• _What is expected_: Write the records out again. Match them exactly.

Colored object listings
********************

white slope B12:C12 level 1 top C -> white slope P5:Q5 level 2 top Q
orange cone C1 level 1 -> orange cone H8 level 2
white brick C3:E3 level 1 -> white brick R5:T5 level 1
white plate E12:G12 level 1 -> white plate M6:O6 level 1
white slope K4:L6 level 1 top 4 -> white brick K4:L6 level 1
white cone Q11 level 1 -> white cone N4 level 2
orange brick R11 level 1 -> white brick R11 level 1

********************

• _Task answer_:
white slope B12:C12 level 1 top C -> white slope P5:Q5 level 2 top Q
orange cone C1 level 1 -> orange cone H8 level 2
white brick C3:E3 level 1 -> white brick R5:T5 level 1
white plate E12:G12 level 1 -> white plate M6:O6 level 1
white slope K4:L6 level 1 top 4 -> white brick K4:L6 level 1
white cone Q11 level 1 -> white cone N4 level 2
orange brick R11 level 1 -> white brick R11 level 1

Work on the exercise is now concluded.